Collected data
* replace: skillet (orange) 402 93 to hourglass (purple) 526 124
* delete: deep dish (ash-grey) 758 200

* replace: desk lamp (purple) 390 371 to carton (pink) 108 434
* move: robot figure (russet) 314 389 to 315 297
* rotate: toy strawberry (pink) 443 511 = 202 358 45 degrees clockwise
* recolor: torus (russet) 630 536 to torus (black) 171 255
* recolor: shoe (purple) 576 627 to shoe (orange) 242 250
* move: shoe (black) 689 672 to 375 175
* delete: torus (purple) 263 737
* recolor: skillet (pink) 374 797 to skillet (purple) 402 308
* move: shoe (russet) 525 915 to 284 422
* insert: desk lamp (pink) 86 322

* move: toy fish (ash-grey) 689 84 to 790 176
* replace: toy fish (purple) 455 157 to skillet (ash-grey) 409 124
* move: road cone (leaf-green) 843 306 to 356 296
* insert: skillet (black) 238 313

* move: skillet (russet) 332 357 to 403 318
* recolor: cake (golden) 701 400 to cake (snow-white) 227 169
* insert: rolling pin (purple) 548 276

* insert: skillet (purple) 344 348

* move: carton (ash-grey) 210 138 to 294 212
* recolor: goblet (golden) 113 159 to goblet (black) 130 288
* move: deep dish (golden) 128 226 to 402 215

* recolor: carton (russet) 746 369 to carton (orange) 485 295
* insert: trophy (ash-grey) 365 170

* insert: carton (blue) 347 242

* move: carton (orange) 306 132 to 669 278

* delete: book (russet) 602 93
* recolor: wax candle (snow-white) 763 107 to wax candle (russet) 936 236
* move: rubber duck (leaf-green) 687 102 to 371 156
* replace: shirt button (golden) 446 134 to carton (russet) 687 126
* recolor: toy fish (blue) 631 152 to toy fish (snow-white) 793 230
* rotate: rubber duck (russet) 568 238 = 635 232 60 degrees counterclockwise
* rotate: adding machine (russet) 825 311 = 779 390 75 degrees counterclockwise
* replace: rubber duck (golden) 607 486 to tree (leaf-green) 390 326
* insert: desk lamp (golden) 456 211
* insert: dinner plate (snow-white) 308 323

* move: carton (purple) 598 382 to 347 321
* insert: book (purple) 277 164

Exercise
The required output is the complete set of records, reproduced exactly.

Response to the exercise
* replace: skillet (orange) 402 93 to hourglass (purple) 526 124
* delete: deep dish (ash-grey) 758 200

* replace: desk lamp (purple) 390 371 to carton (pink) 108 434
* move: robot figure (russet) 314 389 to 315 297
* rotate: toy strawberry (pink) 443 511 = 202 358 45 degrees clockwise
* recolor: torus (russet) 630 536 to torus (black) 171 255
* recolor: shoe (purple) 576 627 to shoe (orange) 242 250
* move: shoe (black) 689 672 to 375 175
* delete: torus (purple) 263 737
* recolor: skillet (pink) 374 797 to skillet (purple) 402 308
* move: shoe (russet) 525 915 to 284 422
* insert: desk lamp (pink) 86 322

* move: toy fish (ash-grey) 689 84 to 790 176
* replace: toy fish (purple) 455 157 to skillet (ash-grey) 409 124
* move: road cone (leaf-green) 843 306 to 356 296
* insert: skillet (black) 238 313

* move: skillet (russet) 332 357 to 403 318
* recolor: cake (golden) 701 400 to cake (snow-white) 227 169
* insert: rolling pin (purple) 548 276

* insert: skillet (purple) 344 348

* move: carton (ash-grey) 210 138 to 294 212
* recolor: goblet (golden) 113 159 to goblet (black) 130 288
* move: deep dish (golden) 128 226 to 402 215

* recolor: carton (russet) 746 369 to carton (orange) 485 295
* insert: trophy (ash-grey) 365 170

* insert: carton (blue) 347 242

* move: carton (orange) 306 132 to 669 278

* delete: book (russet) 602 93
* recolor: wax candle (snow-white) 763 107 to wax candle (russet) 936 236
* move: rubber duck (leaf-green) 687 102 to 371 156
* replace: shirt button (golden) 446 134 to carton (russet) 687 126
* recolor: toy fish (blue) 631 152 to toy fish (snow-white) 793 230
* rotate: rubber duck (russet) 568 238 = 635 232 60 degrees counterclockwise
* rotate: adding machine (russet) 825 311 = 779 390 75 degrees counterclockwise
* replace: rubber duck (golden) 607 486 to tree (leaf-green) 390 326
* insert: desk lamp (golden) 456 211
* insert: dinner plate (snow-white) 308 323

* move: carton (purple) 598 382 to 347 321
* insert: book (purple) 277 164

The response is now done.